• Problem statement: Copy, word for word, each line of the data below from the first through the line containing "purple tape: 5 -> 2", and stop there.

───

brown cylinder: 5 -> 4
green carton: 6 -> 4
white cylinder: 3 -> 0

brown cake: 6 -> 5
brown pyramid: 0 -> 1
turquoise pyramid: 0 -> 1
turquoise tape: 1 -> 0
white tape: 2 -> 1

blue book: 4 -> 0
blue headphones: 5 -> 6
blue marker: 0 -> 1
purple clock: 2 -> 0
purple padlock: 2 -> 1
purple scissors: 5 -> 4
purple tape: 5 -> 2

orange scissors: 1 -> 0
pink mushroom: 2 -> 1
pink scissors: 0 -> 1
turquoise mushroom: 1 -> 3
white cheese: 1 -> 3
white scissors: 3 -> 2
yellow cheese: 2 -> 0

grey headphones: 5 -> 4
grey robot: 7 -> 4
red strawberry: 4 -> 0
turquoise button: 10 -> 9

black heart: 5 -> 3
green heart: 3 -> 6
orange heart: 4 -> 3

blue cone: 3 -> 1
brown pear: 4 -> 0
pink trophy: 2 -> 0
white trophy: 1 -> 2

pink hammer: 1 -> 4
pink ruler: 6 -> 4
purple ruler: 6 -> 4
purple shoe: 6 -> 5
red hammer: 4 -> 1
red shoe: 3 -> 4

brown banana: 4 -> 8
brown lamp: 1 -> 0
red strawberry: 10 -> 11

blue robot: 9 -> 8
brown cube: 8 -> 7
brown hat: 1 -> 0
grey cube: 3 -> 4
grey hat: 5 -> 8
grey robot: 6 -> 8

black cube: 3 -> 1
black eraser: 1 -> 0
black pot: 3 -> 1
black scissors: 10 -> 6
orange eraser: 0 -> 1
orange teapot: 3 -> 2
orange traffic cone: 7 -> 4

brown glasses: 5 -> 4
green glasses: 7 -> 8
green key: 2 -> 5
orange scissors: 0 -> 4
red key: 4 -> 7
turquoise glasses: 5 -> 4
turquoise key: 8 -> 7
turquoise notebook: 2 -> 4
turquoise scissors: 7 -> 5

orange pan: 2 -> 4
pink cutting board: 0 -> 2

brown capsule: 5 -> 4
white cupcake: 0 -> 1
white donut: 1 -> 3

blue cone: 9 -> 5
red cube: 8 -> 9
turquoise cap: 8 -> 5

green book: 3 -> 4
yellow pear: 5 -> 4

───

• Result of this task:
brown cylinder: 5 -> 4
green carton: 6 -> 4
white cylinder: 3 -> 0

brown cake: 6 -> 5
brown pyramid: 0 -> 1
turquoise pyramid: 0 -> 1
turquoise tape: 1 -> 0
white tape: 2 -> 1

blue book: 4 -> 0
blue headphones: 5 -> 6
blue marker: 0 -> 1
purple clock: 2 -> 0
purple padlock: 2 -> 1
purple scissors: 5 -> 4
purple tape: 5 -> 2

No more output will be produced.